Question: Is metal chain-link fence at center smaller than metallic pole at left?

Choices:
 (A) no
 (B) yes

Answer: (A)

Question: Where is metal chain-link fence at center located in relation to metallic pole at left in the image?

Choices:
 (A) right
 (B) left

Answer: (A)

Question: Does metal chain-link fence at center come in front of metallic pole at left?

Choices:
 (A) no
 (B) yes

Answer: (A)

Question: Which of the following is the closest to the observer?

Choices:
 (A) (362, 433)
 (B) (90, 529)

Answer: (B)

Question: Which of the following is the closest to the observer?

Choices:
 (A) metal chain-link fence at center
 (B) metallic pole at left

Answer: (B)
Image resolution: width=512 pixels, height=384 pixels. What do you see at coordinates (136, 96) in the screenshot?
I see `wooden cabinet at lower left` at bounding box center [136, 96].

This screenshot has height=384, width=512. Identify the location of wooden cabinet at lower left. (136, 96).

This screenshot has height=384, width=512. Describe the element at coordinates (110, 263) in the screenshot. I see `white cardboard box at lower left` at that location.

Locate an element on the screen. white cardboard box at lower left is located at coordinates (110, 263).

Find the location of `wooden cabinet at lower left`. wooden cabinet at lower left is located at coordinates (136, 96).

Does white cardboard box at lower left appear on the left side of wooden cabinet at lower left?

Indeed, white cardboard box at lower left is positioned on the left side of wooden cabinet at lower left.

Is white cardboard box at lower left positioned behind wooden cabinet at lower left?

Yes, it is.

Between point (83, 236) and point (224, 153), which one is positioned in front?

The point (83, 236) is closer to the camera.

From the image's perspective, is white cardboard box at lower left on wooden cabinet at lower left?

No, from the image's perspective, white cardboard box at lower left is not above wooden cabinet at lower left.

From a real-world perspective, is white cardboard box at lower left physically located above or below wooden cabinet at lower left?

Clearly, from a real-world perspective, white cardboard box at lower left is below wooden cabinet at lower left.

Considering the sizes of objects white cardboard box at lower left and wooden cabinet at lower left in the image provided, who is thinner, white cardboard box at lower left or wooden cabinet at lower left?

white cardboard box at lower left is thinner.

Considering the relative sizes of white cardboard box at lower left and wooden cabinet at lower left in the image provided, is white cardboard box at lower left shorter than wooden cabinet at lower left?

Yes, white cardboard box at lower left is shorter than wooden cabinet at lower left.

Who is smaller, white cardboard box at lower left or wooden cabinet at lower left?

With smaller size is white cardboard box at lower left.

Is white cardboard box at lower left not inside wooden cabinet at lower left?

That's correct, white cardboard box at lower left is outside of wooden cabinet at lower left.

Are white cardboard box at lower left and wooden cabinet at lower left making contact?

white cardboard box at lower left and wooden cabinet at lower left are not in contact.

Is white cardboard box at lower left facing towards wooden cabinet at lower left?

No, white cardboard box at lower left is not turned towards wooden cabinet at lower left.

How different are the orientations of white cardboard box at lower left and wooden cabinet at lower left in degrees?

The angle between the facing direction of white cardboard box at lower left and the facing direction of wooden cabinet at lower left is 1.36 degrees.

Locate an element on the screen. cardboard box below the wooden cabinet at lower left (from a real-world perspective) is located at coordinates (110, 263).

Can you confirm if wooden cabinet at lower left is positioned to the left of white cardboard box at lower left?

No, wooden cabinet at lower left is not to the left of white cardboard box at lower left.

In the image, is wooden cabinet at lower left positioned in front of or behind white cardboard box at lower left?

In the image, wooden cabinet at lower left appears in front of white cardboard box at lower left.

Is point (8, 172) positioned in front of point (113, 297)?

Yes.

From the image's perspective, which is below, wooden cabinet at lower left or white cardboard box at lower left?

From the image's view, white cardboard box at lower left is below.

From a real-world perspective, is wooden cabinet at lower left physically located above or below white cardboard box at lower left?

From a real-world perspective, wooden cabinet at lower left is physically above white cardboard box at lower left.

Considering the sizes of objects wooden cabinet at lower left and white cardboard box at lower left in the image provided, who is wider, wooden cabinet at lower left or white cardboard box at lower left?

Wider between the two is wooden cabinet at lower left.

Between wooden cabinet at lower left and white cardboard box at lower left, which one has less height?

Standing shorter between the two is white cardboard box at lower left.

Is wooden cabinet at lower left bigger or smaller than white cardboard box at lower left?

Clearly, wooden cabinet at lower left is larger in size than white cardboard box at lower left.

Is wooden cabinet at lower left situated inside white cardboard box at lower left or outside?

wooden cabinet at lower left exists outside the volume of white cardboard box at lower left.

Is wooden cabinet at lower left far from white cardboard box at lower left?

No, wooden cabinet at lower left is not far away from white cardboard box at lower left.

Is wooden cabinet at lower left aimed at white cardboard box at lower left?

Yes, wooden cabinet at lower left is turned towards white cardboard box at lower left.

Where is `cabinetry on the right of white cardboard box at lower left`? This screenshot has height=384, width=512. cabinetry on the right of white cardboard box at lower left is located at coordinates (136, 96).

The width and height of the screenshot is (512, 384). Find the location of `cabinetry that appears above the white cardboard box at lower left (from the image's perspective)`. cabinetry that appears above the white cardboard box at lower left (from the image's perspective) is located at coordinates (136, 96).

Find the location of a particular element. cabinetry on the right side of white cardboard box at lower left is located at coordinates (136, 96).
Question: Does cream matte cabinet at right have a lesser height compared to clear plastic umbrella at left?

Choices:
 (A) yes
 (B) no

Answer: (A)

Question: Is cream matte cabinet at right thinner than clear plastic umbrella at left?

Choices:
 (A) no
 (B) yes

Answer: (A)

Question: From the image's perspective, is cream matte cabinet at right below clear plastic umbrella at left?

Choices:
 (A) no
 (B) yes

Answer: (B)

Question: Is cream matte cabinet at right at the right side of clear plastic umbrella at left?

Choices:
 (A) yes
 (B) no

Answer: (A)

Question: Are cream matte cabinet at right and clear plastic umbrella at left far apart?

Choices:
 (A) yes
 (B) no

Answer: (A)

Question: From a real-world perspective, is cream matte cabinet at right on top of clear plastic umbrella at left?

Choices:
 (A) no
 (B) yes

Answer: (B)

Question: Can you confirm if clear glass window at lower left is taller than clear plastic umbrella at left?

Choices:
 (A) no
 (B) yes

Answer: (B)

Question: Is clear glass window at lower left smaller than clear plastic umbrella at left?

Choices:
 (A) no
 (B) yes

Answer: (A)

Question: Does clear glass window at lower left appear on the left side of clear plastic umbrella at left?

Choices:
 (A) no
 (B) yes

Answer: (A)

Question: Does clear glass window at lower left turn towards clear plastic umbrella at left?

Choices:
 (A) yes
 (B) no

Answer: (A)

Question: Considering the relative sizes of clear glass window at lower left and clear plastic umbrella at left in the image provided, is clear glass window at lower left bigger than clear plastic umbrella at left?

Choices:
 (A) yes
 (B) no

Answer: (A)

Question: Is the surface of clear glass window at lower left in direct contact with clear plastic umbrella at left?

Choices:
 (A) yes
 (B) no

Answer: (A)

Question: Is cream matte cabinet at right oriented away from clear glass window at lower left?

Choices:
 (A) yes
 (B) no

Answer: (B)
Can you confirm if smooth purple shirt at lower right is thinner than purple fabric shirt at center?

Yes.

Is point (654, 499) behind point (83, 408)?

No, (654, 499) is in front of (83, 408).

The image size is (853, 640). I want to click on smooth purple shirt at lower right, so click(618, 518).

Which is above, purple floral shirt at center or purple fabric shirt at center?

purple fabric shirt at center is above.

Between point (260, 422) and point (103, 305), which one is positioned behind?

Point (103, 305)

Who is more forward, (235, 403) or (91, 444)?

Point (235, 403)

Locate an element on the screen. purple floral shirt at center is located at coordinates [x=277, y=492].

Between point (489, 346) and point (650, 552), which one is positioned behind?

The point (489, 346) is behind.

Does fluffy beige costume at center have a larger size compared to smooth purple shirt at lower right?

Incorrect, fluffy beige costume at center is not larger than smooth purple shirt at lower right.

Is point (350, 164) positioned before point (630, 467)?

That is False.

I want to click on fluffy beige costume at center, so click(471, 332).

+++++

▶ Exercise description
Arrange the records from the line containing "From the image's perspective, which" through the line containing "From a real-world perspective, is wooden" into a Markdown table with the columns No. and Text, skipping blank lines.

▶ Written solution
| No. | Text |
|---|---|
| 1 | From the image's perspective, which is below, wooden cabinet at lower left or white cardboard box at lower left? |
| 2 | From the image's view, white cardboard box at lower left is below. |
| 3 | From a real-world perspective, is wooden cabinet at lower left physically located above or below white cardboard box at lower left? |